[Opening Data supplied section]

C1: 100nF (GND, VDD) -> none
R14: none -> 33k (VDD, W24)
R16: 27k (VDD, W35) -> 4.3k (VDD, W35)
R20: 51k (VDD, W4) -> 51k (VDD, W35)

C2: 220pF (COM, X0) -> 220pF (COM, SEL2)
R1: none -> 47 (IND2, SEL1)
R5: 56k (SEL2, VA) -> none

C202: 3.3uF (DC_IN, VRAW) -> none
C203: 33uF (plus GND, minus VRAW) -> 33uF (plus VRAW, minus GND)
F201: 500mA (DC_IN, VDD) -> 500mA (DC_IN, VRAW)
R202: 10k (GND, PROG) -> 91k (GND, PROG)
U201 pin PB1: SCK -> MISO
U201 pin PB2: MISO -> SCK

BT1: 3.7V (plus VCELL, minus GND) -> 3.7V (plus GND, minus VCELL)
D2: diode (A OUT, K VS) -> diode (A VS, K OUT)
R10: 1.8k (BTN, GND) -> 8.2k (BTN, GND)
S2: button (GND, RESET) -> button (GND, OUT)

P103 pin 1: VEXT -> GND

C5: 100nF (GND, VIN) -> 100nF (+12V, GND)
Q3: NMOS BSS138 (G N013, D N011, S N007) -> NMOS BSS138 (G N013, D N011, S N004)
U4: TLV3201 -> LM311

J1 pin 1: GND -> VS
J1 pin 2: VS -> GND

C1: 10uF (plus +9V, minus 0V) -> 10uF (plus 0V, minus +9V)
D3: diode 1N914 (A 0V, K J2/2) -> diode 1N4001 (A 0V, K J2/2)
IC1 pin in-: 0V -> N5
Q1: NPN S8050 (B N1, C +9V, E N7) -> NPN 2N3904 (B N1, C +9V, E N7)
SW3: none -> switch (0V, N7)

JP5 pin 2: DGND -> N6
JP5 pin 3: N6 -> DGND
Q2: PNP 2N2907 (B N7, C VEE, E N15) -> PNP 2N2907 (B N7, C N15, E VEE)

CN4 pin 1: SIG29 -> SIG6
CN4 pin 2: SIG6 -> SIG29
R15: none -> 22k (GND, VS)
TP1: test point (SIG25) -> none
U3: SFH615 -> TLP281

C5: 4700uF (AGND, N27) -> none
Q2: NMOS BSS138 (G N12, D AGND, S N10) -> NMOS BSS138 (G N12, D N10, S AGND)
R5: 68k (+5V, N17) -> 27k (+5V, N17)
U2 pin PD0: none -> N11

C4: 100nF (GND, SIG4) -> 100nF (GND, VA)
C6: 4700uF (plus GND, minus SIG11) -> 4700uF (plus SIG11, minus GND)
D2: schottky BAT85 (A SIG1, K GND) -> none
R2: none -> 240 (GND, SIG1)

[Closing Data supplied section]

Required work
Line by line, the data should be returned exactly as written.

Response to this exercise
C1: 100nF (GND, VDD) -> none
R14: none -> 33k (VDD, W24)
R16: 27k (VDD, W35) -> 4.3k (VDD, W35)
R20: 51k (VDD, W4) -> 51k (VDD, W35)

C2: 220pF (COM, X0) -> 220pF (COM, SEL2)
R1: none -> 47 (IND2, SEL1)
R5: 56k (SEL2, VA) -> none

C202: 3.3uF (DC_IN, VRAW) -> none
C203: 33uF (plus GND, minus VRAW) -> 33uF (plus VRAW, minus GND)
F201: 500mA (DC_IN, VDD) -> 500mA (DC_IN, VRAW)
R202: 10k (GND, PROG) -> 91k (GND, PROG)
U201 pin PB1: SCK -> MISO
U201 pin PB2: MISO -> SCK

BT1: 3.7V (plus VCELL, minus GND) -> 3.7V (plus GND, minus VCELL)
D2: diode (A OUT, K VS) -> diode (A VS, K OUT)
R10: 1.8k (BTN, GND) -> 8.2k (BTN, GND)
S2: button (GND, RESET) -> button (GND, OUT)

P103 pin 1: VEXT -> GND

C5: 100nF (GND, VIN) -> 100nF (+12V, GND)
Q3: NMOS BSS138 (G N013, D N011, S N007) -> NMOS BSS138 (G N013, D N011, S N004)
U4: TLV3201 -> LM311

J1 pin 1: GND -> VS
J1 pin 2: VS -> GND

C1: 10uF (plus +9V, minus 0V) -> 10uF (plus 0V, minus +9V)
D3: diode 1N914 (A 0V, K J2/2) -> diode 1N4001 (A 0V, K J2/2)
IC1 pin in-: 0V -> N5
Q1: NPN S8050 (B N1, C +9V, E N7) -> NPN 2N3904 (B N1, C +9V, E N7)
SW3: none -> switch (0V, N7)

JP5 pin 2: DGND -> N6
JP5 pin 3: N6 -> DGND
Q2: PNP 2N2907 (B N7, C VEE, E N15) -> PNP 2N2907 (B N7, C N15, E VEE)

CN4 pin 1: SIG29 -> SIG6
CN4 pin 2: SIG6 -> SIG29
R15: none -> 22k (GND, VS)
TP1: test point (SIG25) -> none
U3: SFH615 -> TLP281

C5: 4700uF (AGND, N27) -> none
Q2: NMOS BSS138 (G N12, D AGND, S N10) -> NMOS BSS138 (G N12, D N10, S AGND)
R5: 68k (+5V, N17) -> 27k (+5V, N17)
U2 pin PD0: none -> N11

C4: 100nF (GND, SIG4) -> 100nF (GND, VA)
C6: 4700uF (plus GND, minus SIG11) -> 4700uF (plus SIG11, minus GND)
D2: schottky BAT85 (A SIG1, K GND) -> none
R2: none -> 240 (GND, SIG1)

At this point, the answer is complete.